§ Exercise
Set down, exactly as written, every line from the top of the records below to the line containing "new: cactus/naranja", both ends included, and no others.

================

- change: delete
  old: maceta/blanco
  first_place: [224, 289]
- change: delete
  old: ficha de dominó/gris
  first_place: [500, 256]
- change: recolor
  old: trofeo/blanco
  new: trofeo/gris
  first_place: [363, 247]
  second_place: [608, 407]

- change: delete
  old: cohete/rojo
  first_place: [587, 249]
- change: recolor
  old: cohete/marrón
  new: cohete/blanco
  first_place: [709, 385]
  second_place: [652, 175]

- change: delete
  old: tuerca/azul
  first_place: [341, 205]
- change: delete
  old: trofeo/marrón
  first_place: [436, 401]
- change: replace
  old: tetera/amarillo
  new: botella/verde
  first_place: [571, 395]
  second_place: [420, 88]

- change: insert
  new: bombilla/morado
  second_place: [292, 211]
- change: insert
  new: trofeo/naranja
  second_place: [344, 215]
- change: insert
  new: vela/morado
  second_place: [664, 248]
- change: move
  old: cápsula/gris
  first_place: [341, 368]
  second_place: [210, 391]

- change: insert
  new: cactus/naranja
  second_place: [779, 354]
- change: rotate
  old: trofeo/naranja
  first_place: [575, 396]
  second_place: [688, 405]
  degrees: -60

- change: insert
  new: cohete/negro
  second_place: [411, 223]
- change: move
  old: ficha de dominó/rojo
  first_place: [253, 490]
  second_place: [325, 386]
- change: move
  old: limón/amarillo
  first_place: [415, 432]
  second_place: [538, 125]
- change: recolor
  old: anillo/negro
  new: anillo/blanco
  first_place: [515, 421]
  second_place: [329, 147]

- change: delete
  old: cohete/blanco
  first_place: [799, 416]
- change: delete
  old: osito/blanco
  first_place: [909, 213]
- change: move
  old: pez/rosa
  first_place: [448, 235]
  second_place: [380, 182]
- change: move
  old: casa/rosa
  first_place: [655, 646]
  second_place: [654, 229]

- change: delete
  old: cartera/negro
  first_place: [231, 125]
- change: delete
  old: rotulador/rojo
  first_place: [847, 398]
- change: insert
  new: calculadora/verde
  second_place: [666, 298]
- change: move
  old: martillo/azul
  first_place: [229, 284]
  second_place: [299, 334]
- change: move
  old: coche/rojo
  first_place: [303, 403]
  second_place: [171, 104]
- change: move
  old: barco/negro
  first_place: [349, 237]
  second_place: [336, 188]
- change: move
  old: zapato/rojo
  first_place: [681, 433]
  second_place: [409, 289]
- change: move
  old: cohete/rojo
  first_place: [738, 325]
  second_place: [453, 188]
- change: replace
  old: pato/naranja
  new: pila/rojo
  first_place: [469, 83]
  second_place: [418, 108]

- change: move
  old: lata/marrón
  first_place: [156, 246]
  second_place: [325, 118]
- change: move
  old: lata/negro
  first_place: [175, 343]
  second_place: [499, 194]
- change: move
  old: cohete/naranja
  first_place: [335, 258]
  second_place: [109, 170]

================

§ Written response
- change: delete
  old: maceta/blanco
  first_place: [224, 289]
- change: delete
  old: ficha de dominó/gris
  first_place: [500, 256]
- change: recolor
  old: trofeo/blanco
  new: trofeo/gris
  first_place: [363, 247]
  second_place: [608, 407]

- change: delete
  old: cohete/rojo
  first_place: [587, 249]
- change: recolor
  old: cohete/marrón
  new: cohete/blanco
  first_place: [709, 385]
  second_place: [652, 175]

- change: delete
  old: tuerca/azul
  first_place: [341, 205]
- change: delete
  old: trofeo/marrón
  first_place: [436, 401]
- change: replace
  old: tetera/amarillo
  new: botella/verde
  first_place: [571, 395]
  second_place: [420, 88]

- change: insert
  new: bombilla/morado
  second_place: [292, 211]
- change: insert
  new: trofeo/naranja
  second_place: [344, 215]
- change: insert
  new: vela/morado
  second_place: [664, 248]
- change: move
  old: cápsula/gris
  first_place: [341, 368]
  second_place: [210, 391]

- change: insert
  new: cactus/naranja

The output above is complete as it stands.